**What you will do:** Whenever "turquoise" appears in a line of the entries below, that line counts; give the total only.

**Exercise materials:**
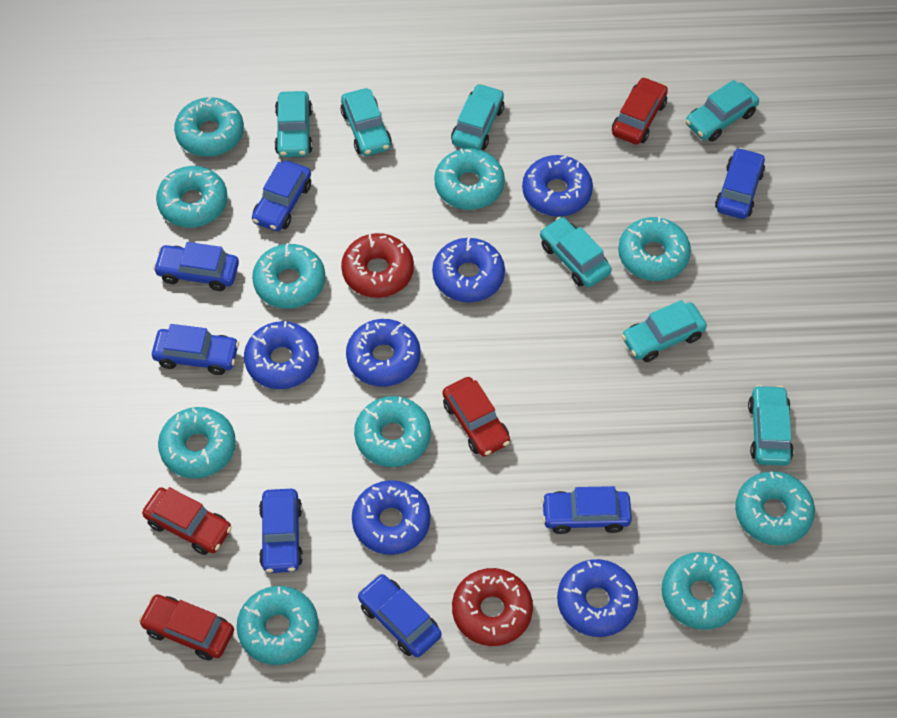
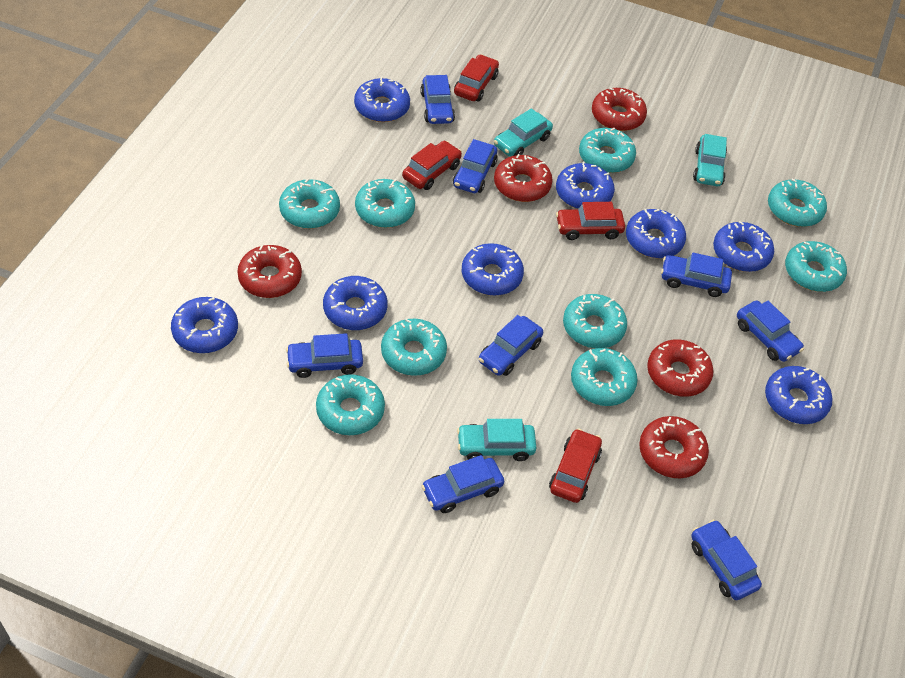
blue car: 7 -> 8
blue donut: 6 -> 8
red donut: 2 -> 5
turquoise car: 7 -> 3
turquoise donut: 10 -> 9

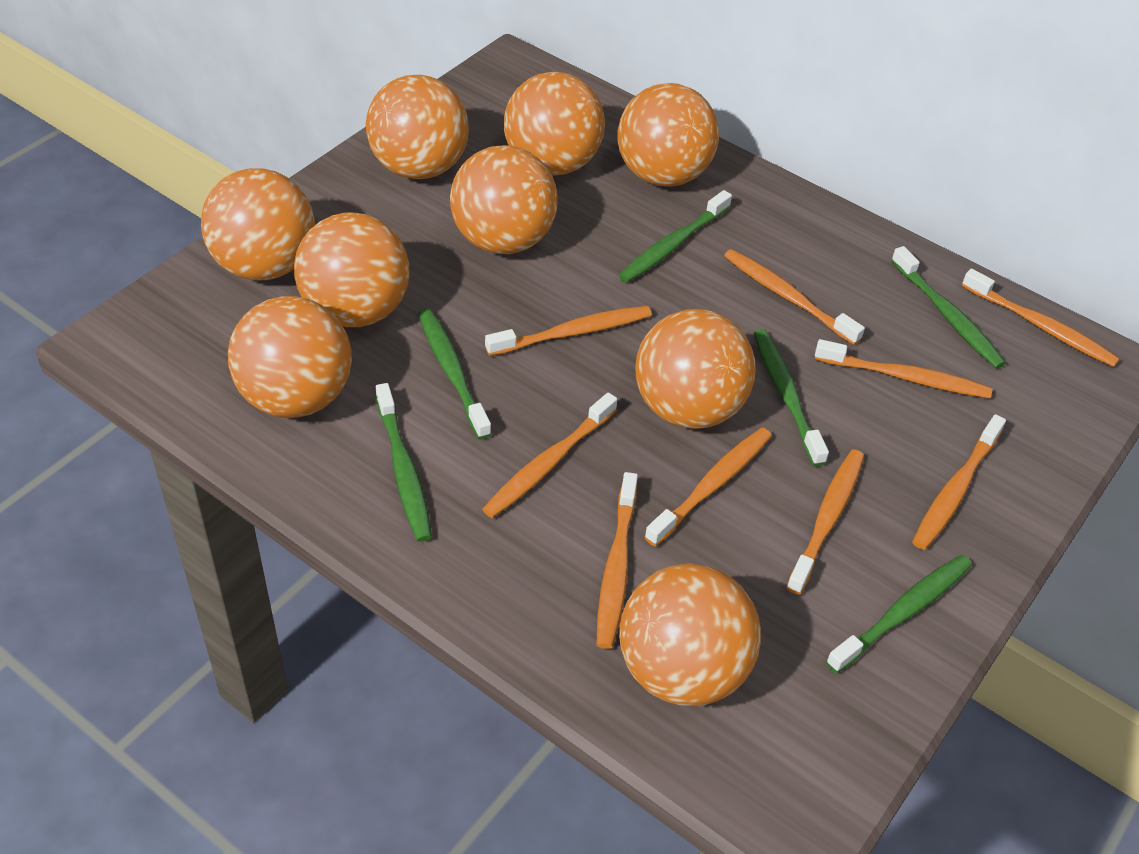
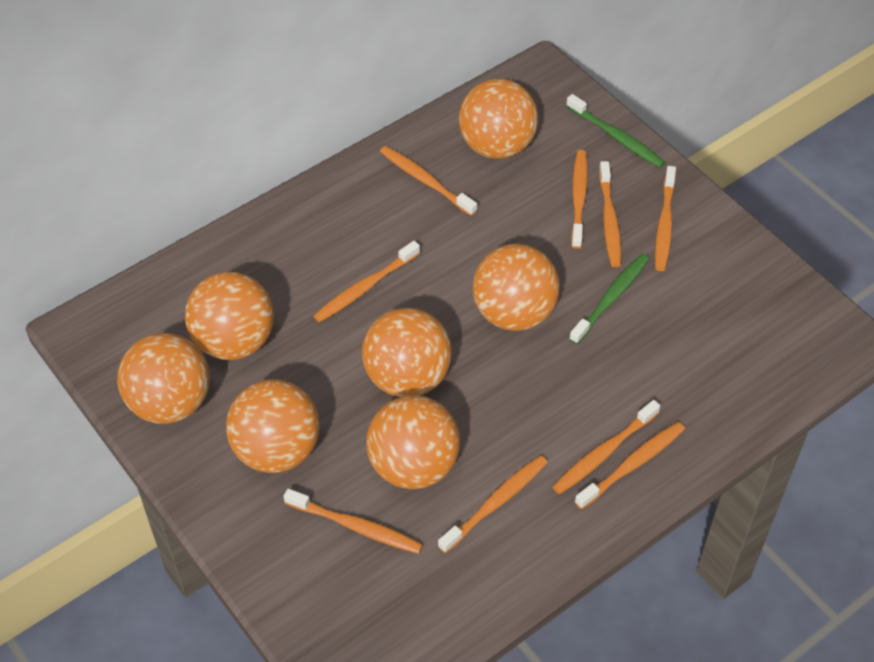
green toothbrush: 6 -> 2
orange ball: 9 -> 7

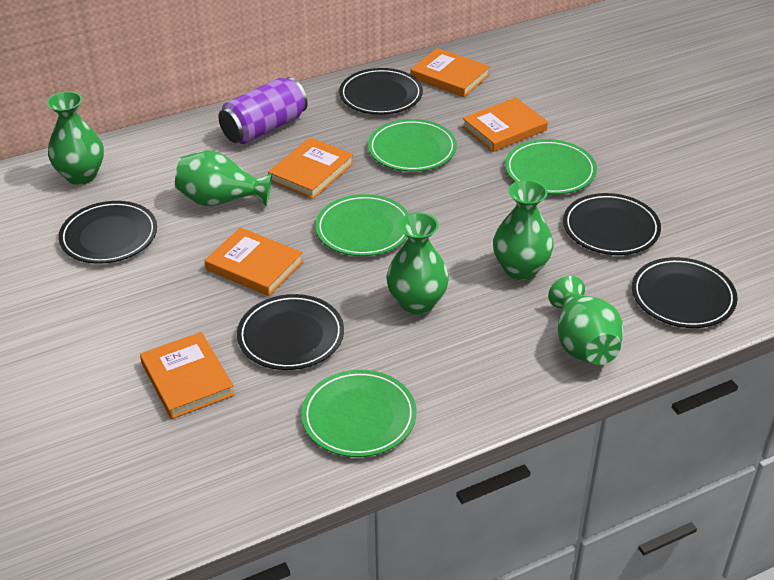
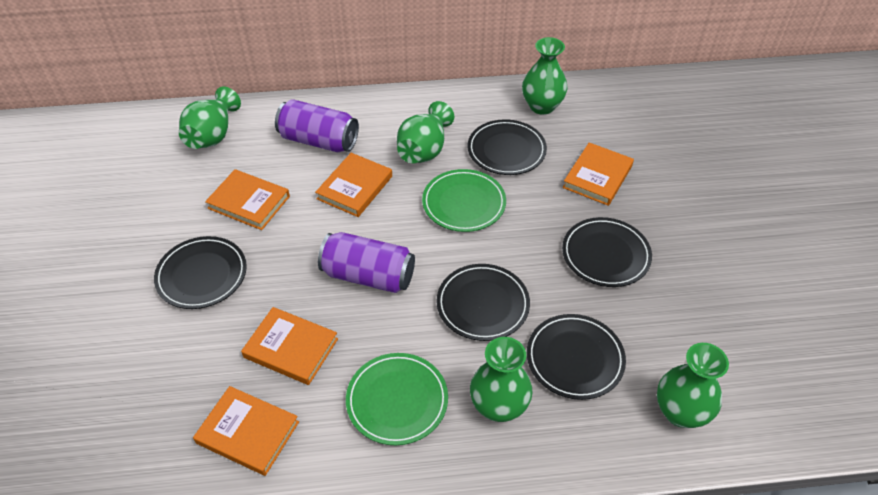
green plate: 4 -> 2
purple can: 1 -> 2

**Answer section:** 2